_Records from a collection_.
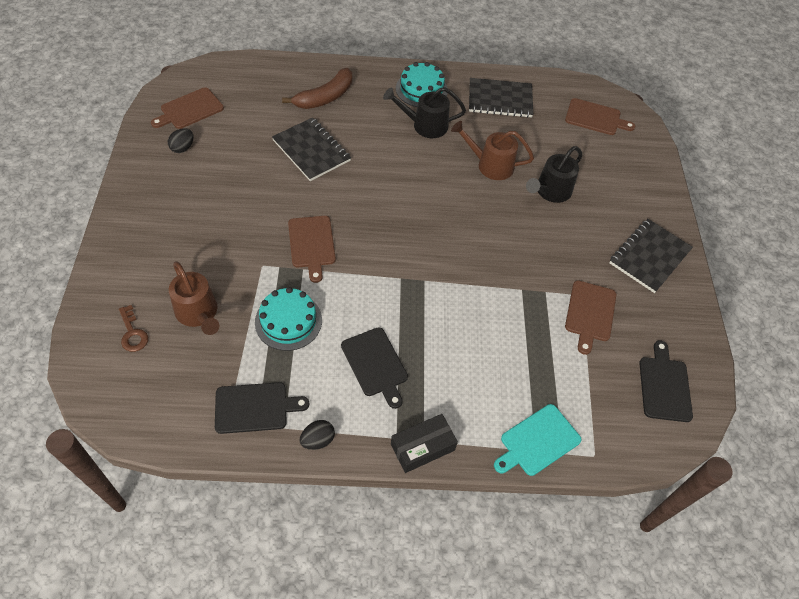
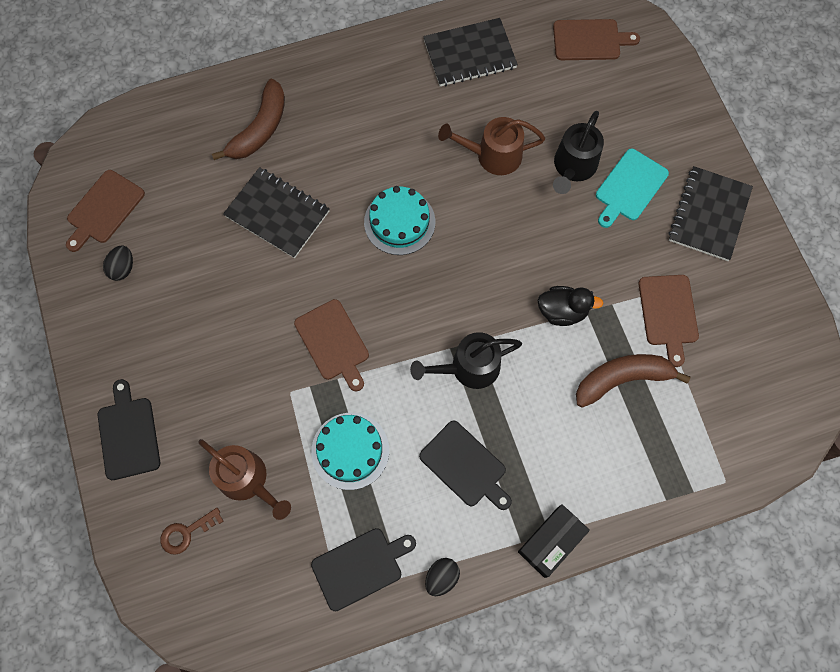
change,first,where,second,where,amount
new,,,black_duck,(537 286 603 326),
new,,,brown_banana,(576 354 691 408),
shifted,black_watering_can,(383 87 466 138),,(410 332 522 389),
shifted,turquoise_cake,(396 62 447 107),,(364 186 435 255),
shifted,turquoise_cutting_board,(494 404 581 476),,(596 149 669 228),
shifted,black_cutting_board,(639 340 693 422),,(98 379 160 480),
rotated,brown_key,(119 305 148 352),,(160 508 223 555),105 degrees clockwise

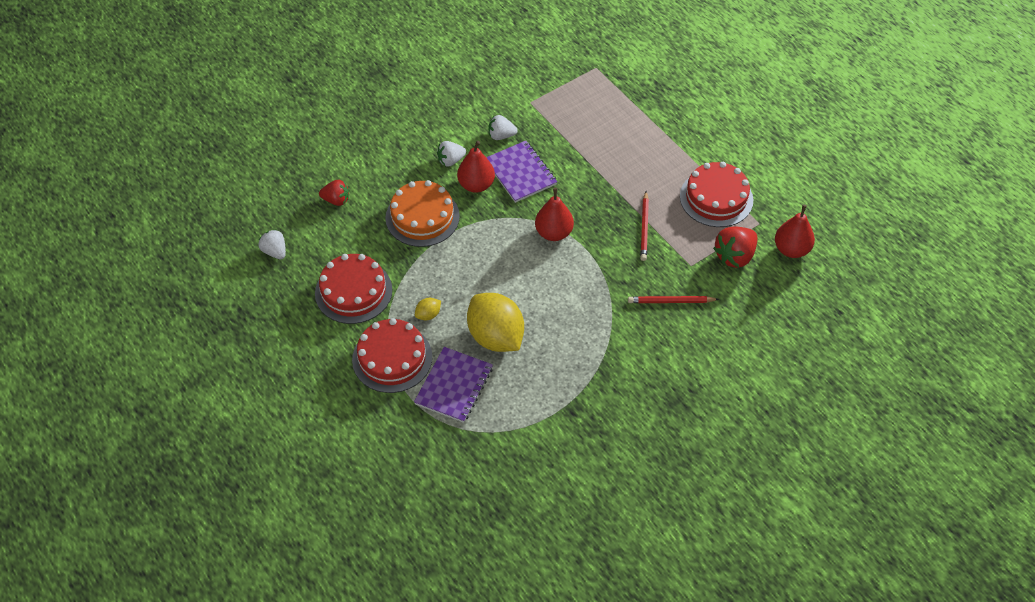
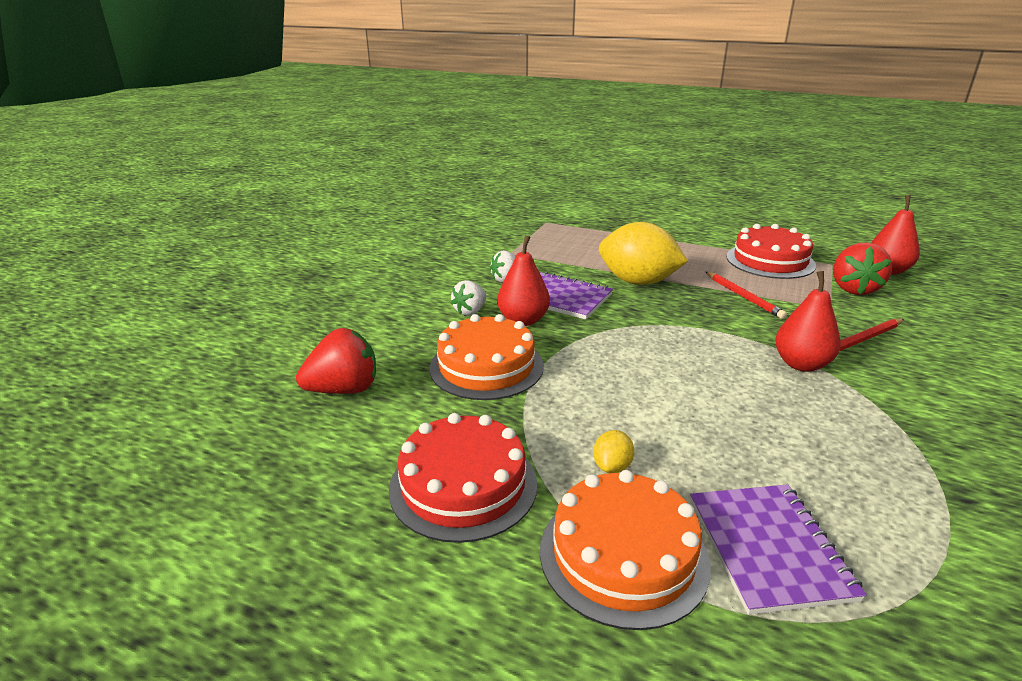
change,first,where,second,where,amount
gone,white_strawberry,(258 229 286 259),,,
shifted,yellow_lemon,(467 293 524 352),,(599 222 688 285),
shifted,red_pear,(535 188 574 241),,(775 271 841 372),
repainted,red_cake,(352 318 432 393),orange_cake,(540 470 711 630),
scaled,red_strawberry,(319 180 349 206),,(296 328 376 394),x1.56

_Requirement_. Only the lines from the one containing "new,,,brown_banana,(576 354 691" through the last line of the data may appear in the answer, each given again exactly and with pictures left out.

_Finished task_.
new,,,brown_banana,(576 354 691 408),
shifted,black_watering_can,(383 87 466 138),,(410 332 522 389),
shifted,turquoise_cake,(396 62 447 107),,(364 186 435 255),
shifted,turquoise_cutting_board,(494 404 581 476),,(596 149 669 228),
shifted,black_cutting_board,(639 340 693 422),,(98 379 160 480),
rotated,brown_key,(119 305 148 352),,(160 508 223 555),105 degrees clockwise

change,first,where,second,where,amount
gone,white_strawberry,(258 229 286 259),,,
shifted,yellow_lemon,(467 293 524 352),,(599 222 688 285),
shifted,red_pear,(535 188 574 241),,(775 271 841 372),
repainted,red_cake,(352 318 432 393),orange_cake,(540 470 711 630),
scaled,red_strawberry,(319 180 349 206),,(296 328 376 394),x1.56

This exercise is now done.